◆ Work item: Retype the lines of the material below, exactly and only, from the one containing "purple car: 0 -> 1" through the last line, with pictures left out.

==== Listed entries

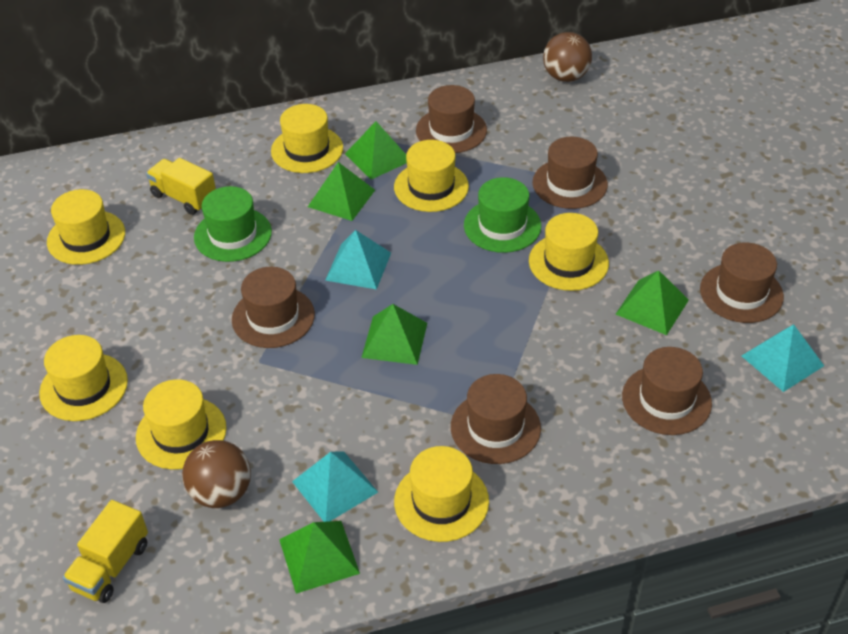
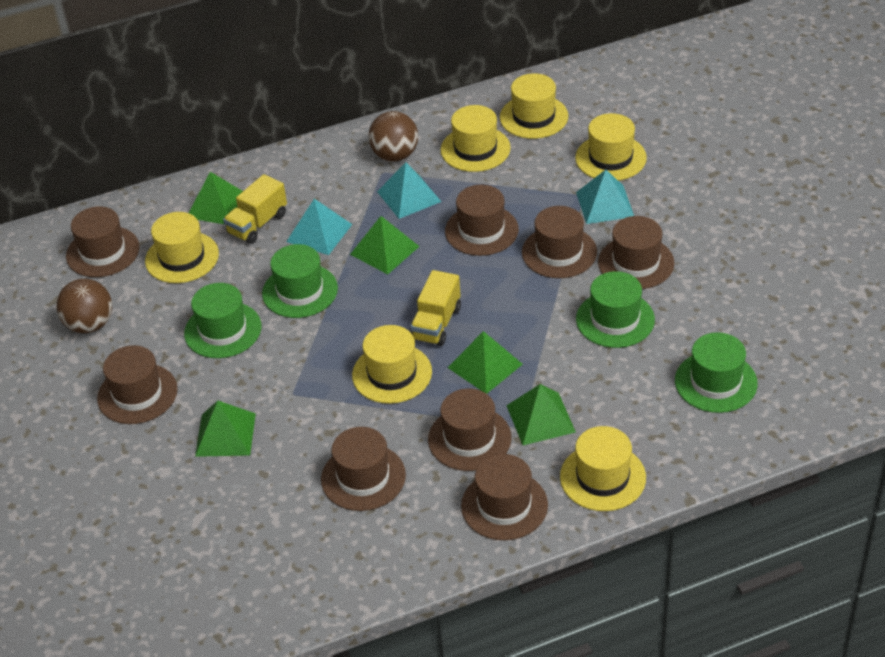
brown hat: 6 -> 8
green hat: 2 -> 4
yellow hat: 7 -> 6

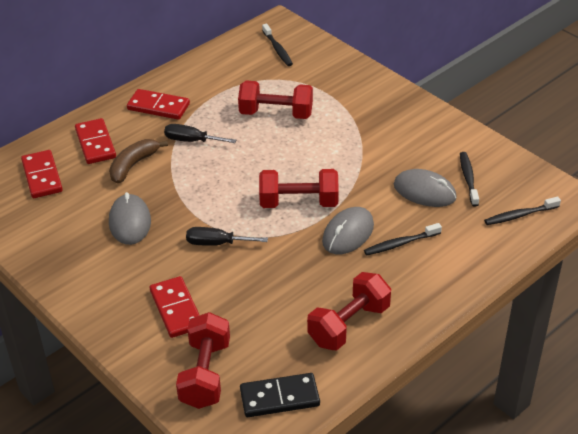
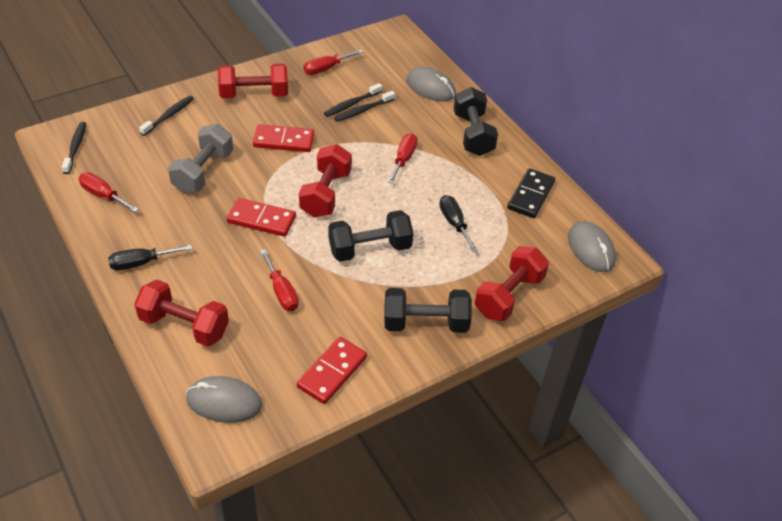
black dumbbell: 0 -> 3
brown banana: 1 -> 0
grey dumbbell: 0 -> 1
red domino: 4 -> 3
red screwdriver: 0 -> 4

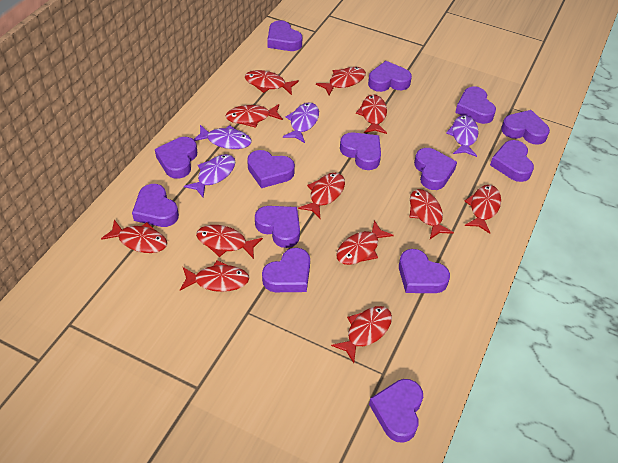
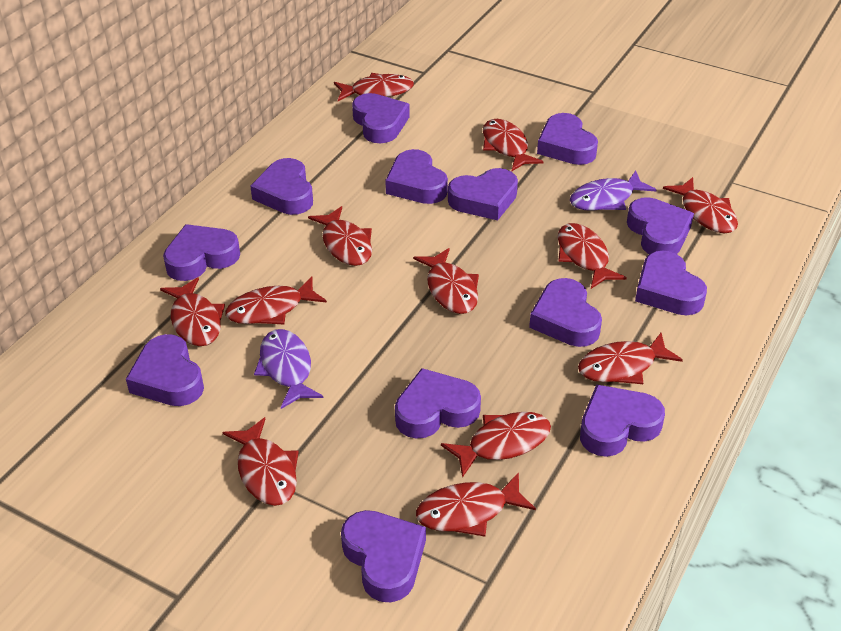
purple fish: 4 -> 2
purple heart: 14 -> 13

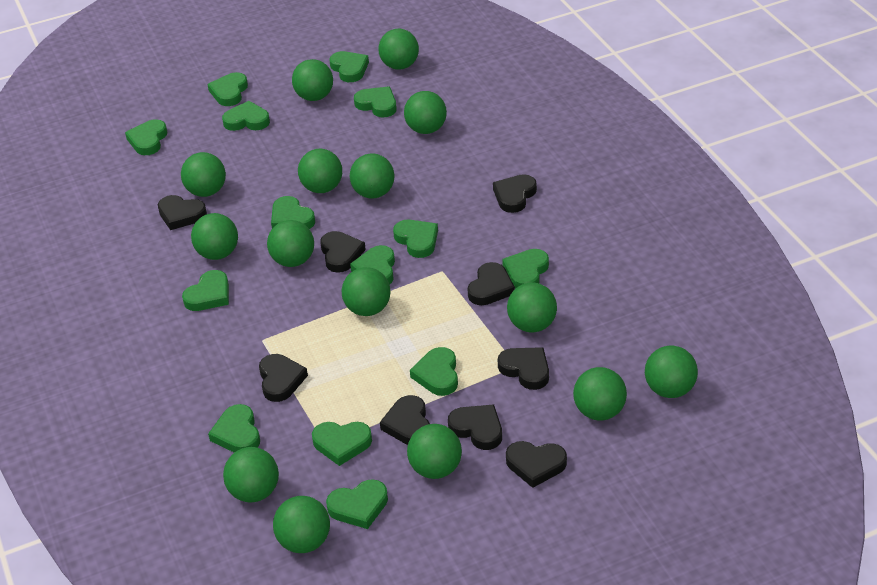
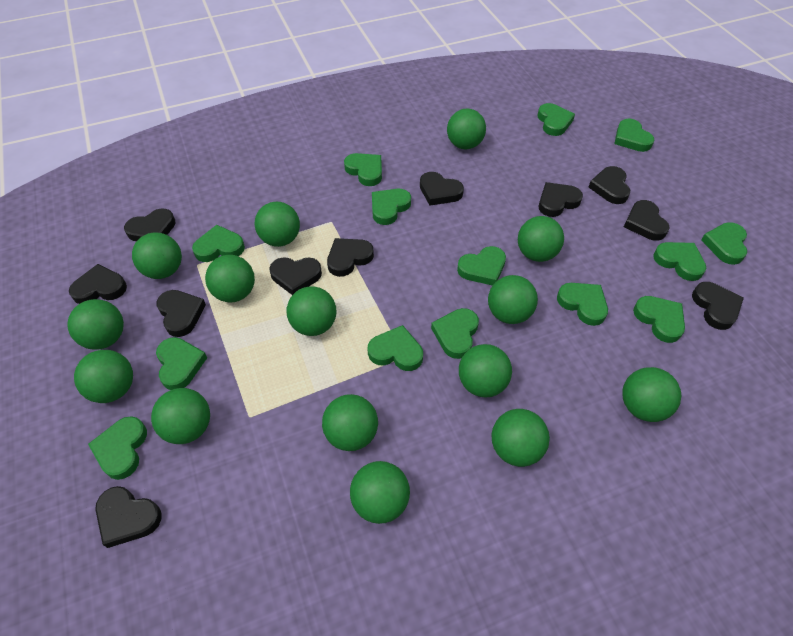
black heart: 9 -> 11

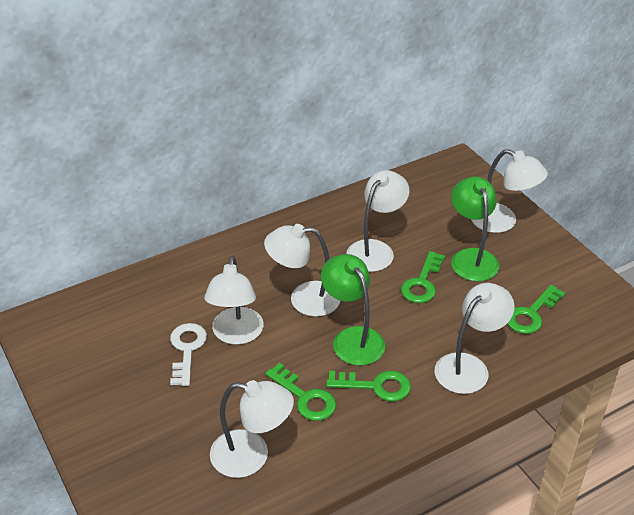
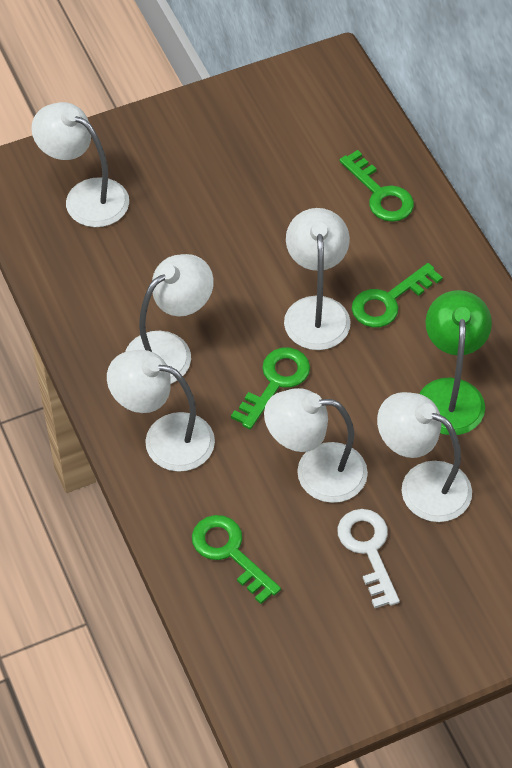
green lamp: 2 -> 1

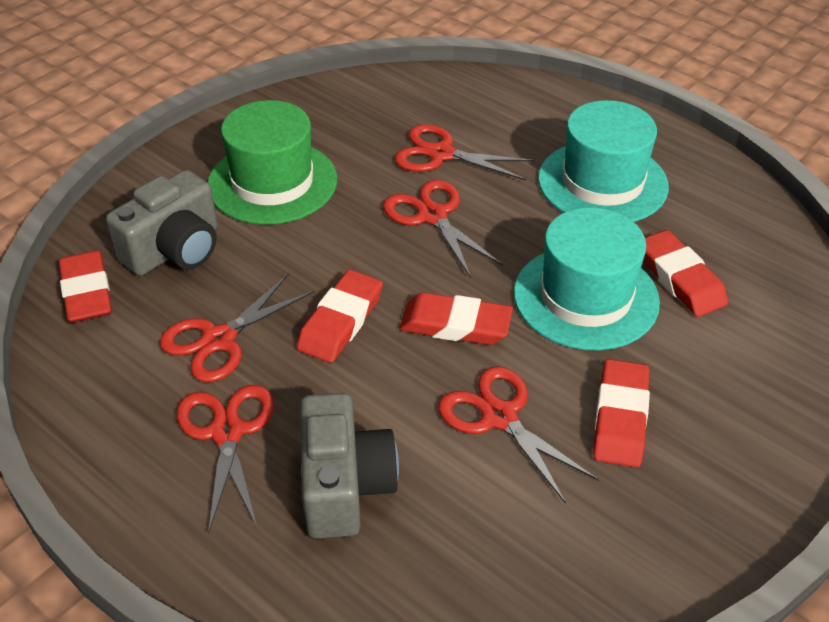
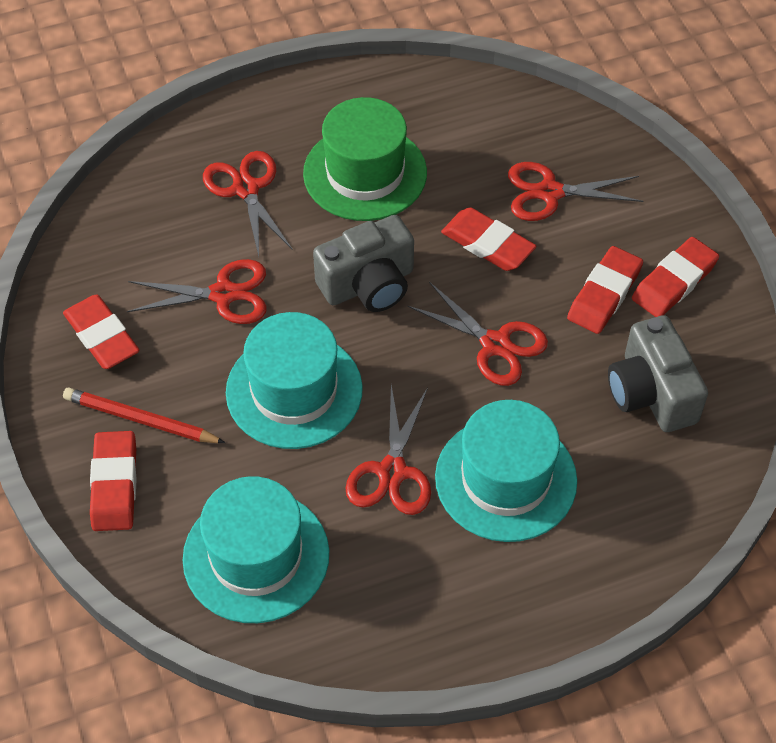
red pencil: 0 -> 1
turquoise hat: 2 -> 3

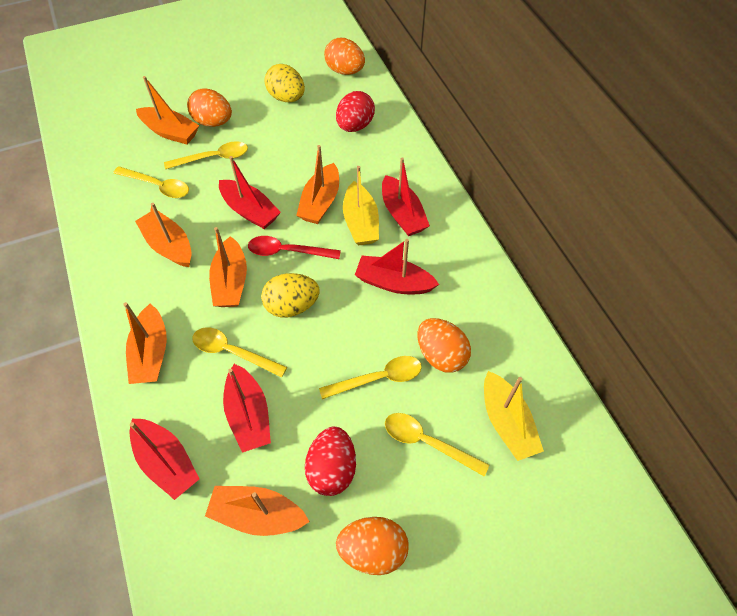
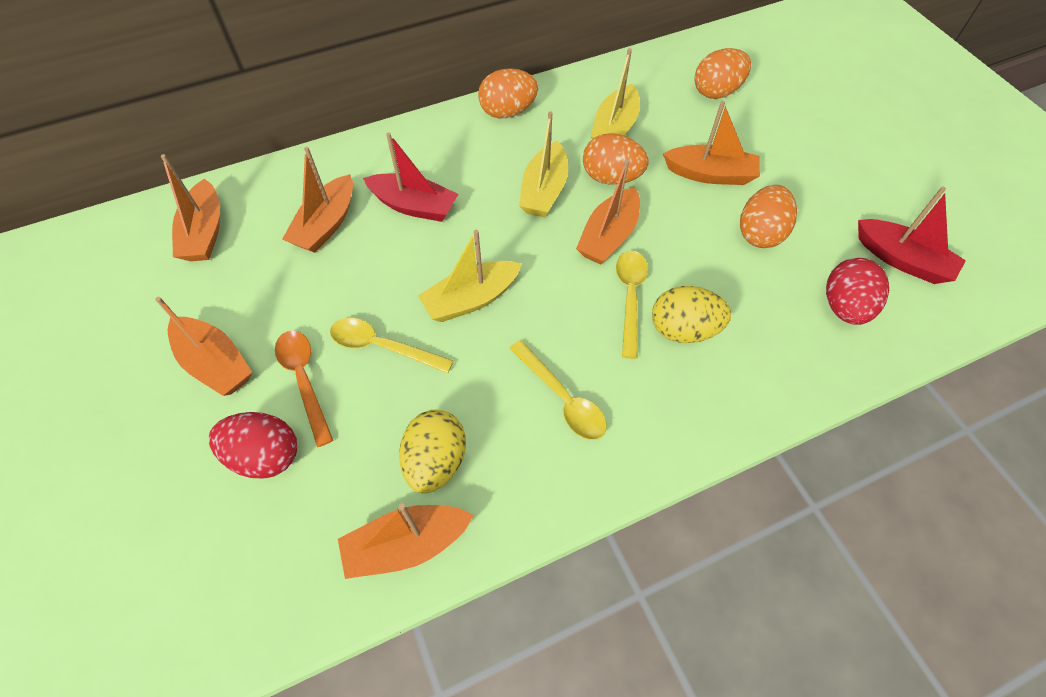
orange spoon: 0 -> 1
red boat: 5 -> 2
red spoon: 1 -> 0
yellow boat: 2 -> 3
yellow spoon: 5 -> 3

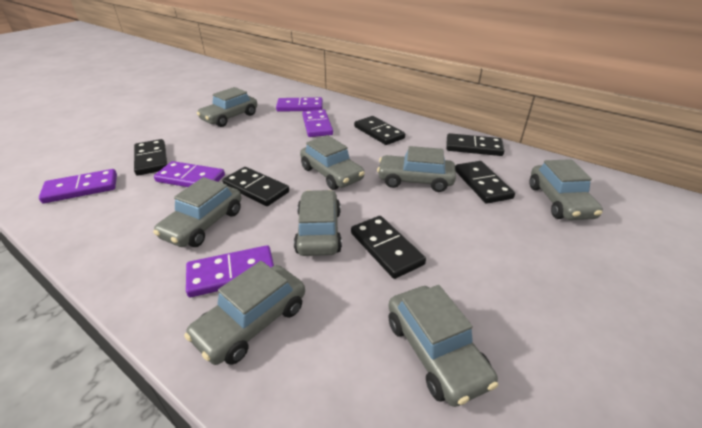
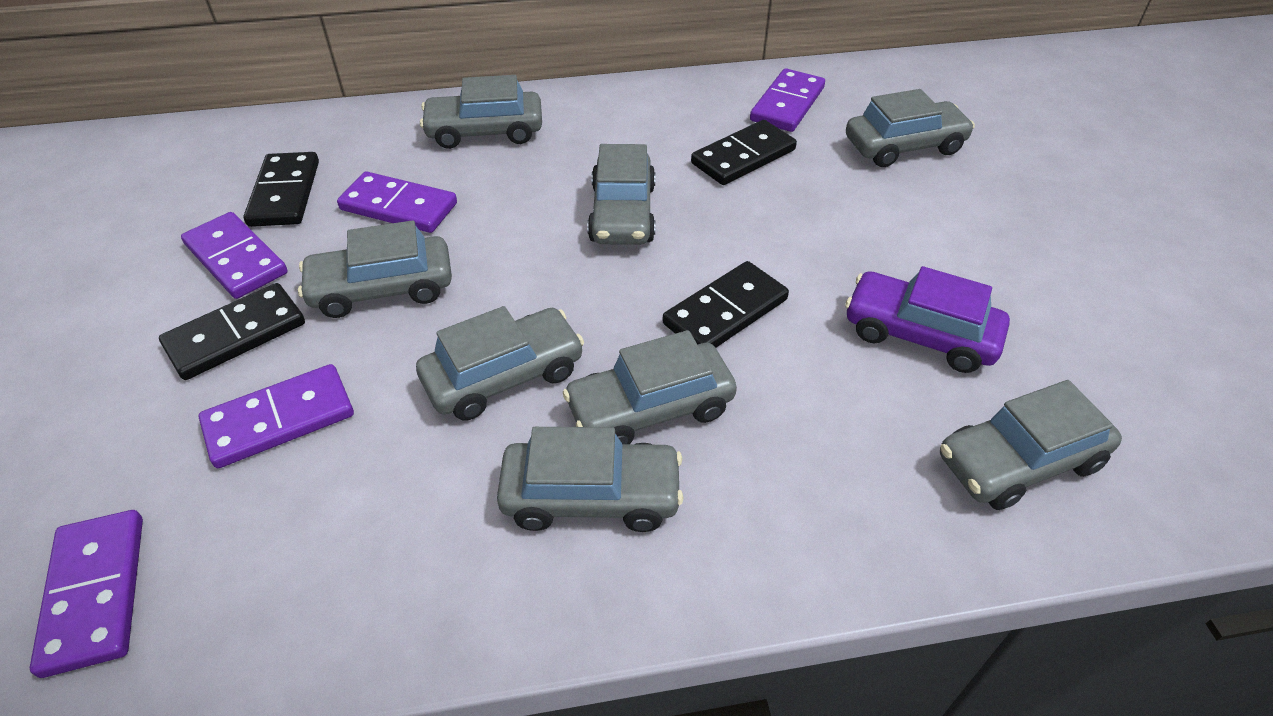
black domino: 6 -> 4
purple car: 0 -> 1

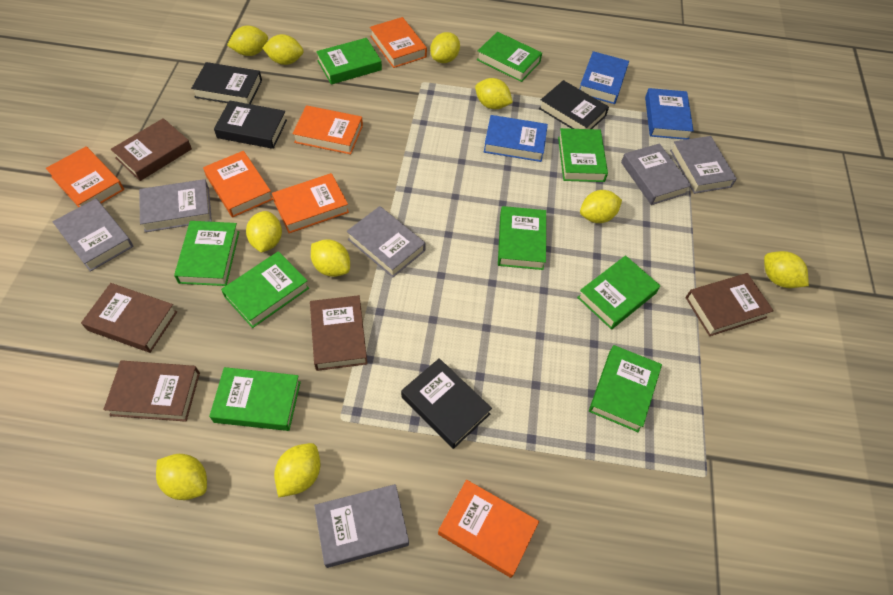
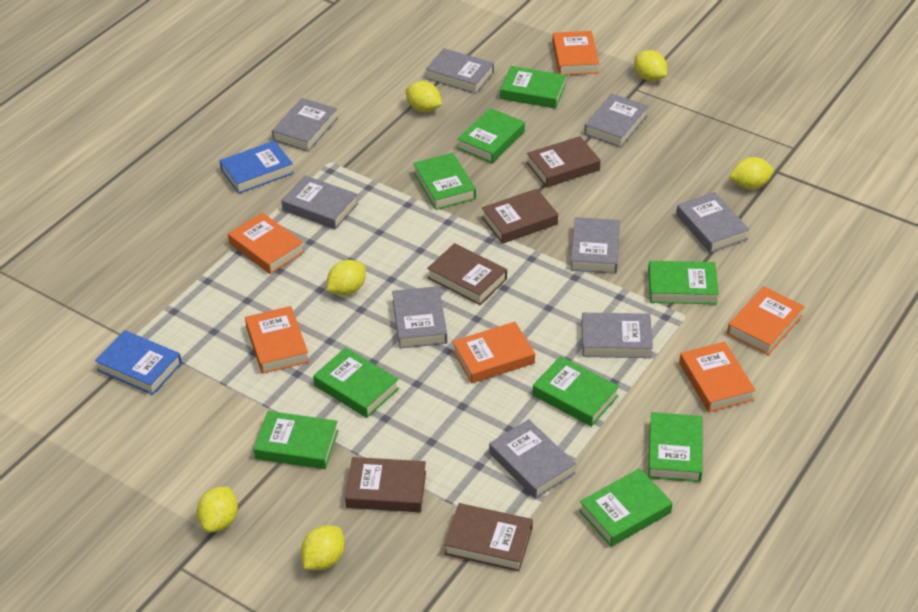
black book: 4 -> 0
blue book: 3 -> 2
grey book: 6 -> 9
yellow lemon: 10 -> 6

========

◆ Your solution:
purple car: 0 -> 1

black book: 4 -> 0
blue book: 3 -> 2
grey book: 6 -> 9
yellow lemon: 10 -> 6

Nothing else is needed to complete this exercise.